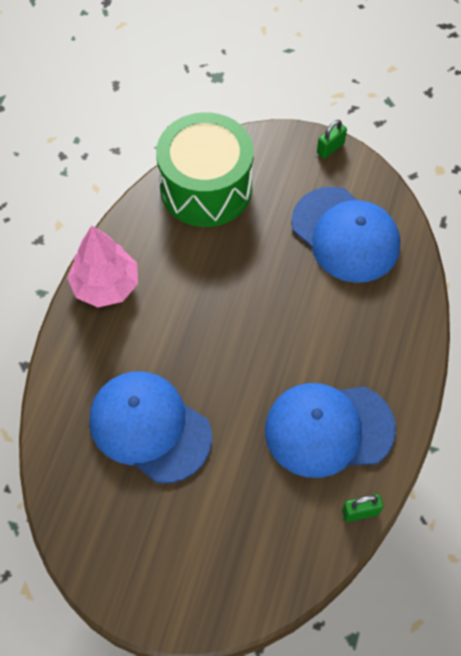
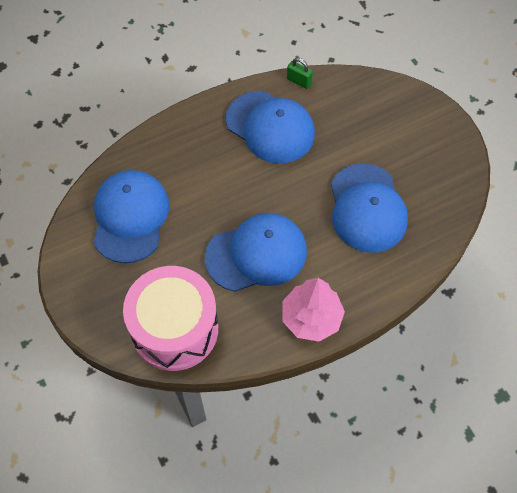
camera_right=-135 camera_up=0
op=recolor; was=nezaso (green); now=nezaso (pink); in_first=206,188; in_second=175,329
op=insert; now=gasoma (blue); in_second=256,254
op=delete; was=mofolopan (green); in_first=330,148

**WHAT IS REQUIRED:** A word-for-word copy of the lines from the one with "op=recolor; was=nezaso (green);" through the end of the listing is what should be returned.

**SOLUTION TO THE EXERCISE:**
op=recolor; was=nezaso (green); now=nezaso (pink); in_first=206,188; in_second=175,329
op=insert; now=gasoma (blue); in_second=256,254
op=delete; was=mofolopan (green); in_first=330,148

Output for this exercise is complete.